■ Prompt
These records are to be written out exactly as they read, minus the pictures.

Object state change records
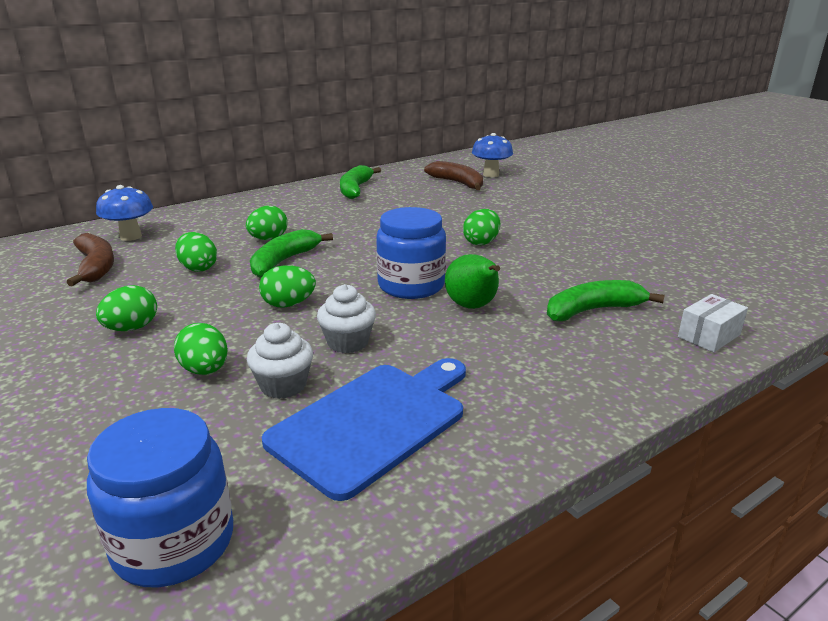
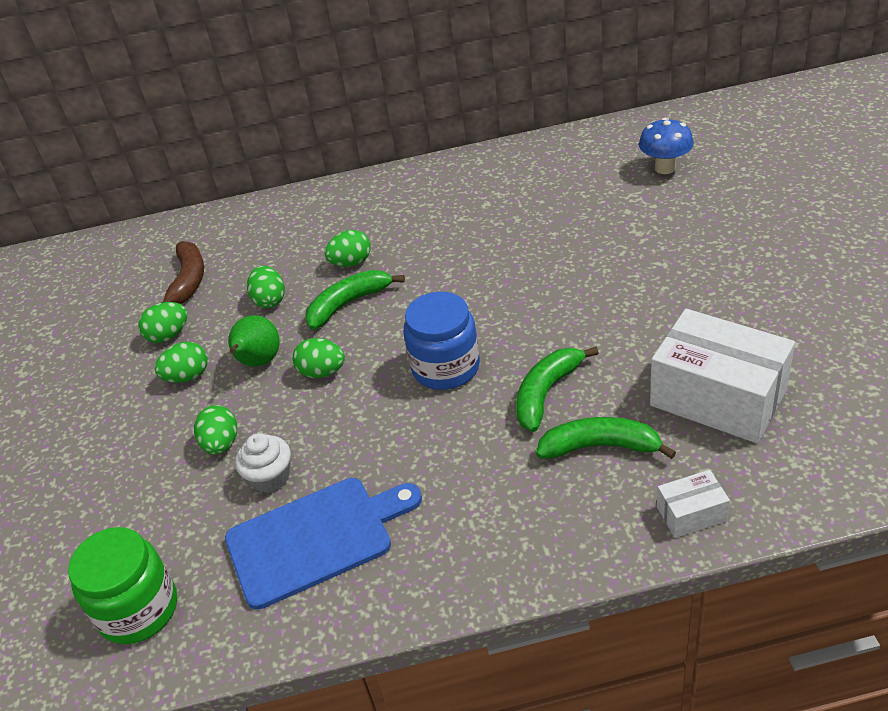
camera: 30 degrees right, 15 degrees up
(131, 236) = (232, 237): blue mushroom -> none
(174, 542) = (138, 609): blue jar -> green jar
(348, 342) = (346, 437): white cupcake -> none
(355, 189) = (484, 180): green banana -> green banana (546, 393)
(458, 183) = (611, 182): brown banana -> none
(473, 307) = (484, 413): green pear -> green pear (258, 362)
(481, 242) = (562, 308): green egg -> green egg (168, 335)
(652, 271) = (718, 397): none -> white box

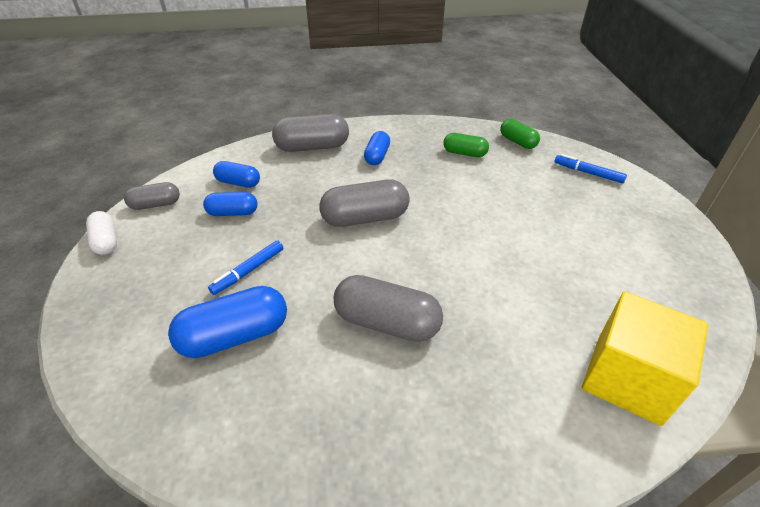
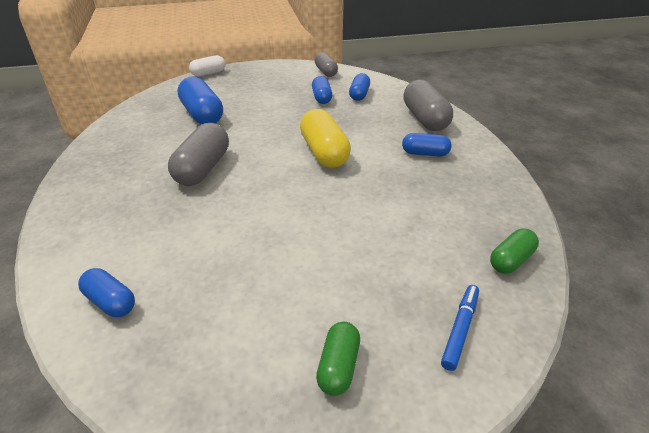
camera: 85 degrees right, 5 degrees down
(106, 241) = (287, 65): white capsule -> white capsule (208, 73)
(248, 271) = (259, 111): blue marker -> none
(365, 218) = (324, 152): grey capsule -> yellow capsule
(464, 153) = (458, 211): green capsule -> green capsule (338, 367)
(628, 378) = (110, 302): yellow cube -> blue capsule

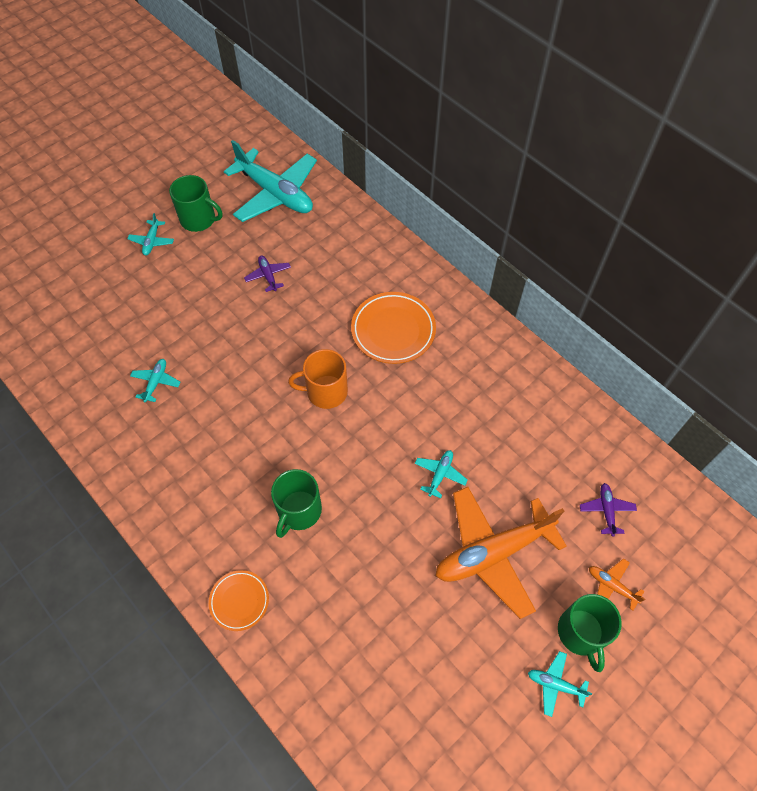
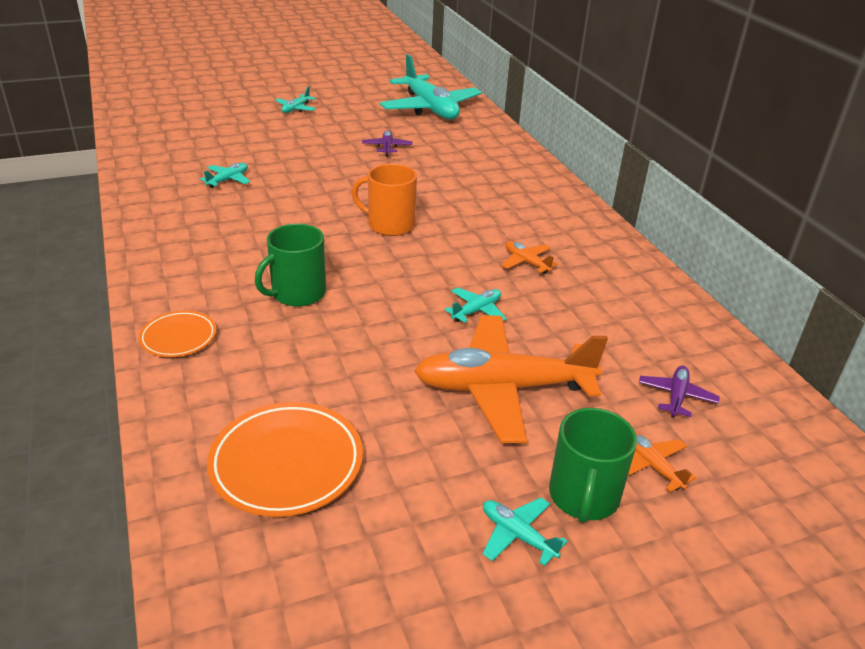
camera: 20 degrees right, 25 degrees down
(199, 219) = (348, 107): green mug -> none
(393, 330) = (490, 205): orange plate -> orange plate (287, 463)
(452, 398) = (526, 262): none -> orange plane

■ Exercise result
camera: 30 degrees right, 15 degrees up
(131, 236) = (232, 237): blue mushroom -> none
(174, 542) = (138, 609): blue jar -> green jar
(348, 342) = (346, 437): white cupcake -> none
(355, 189) = (484, 180): green banana -> green banana (546, 393)
(458, 183) = (611, 182): brown banana -> none
(473, 307) = (484, 413): green pear -> green pear (258, 362)
(481, 242) = (562, 308): green egg -> green egg (168, 335)
(652, 271) = (718, 397): none -> white box

camera: 85 degrees right, 5 degrees down
(106, 241) = (287, 65): white capsule -> white capsule (208, 73)
(248, 271) = (259, 111): blue marker -> none
(365, 218) = (324, 152): grey capsule -> yellow capsule
(464, 153) = (458, 211): green capsule -> green capsule (338, 367)
(628, 378) = (110, 302): yellow cube -> blue capsule

camera: 20 degrees right, 25 degrees down
(199, 219) = (348, 107): green mug -> none
(393, 330) = (490, 205): orange plate -> orange plate (287, 463)
(452, 398) = (526, 262): none -> orange plane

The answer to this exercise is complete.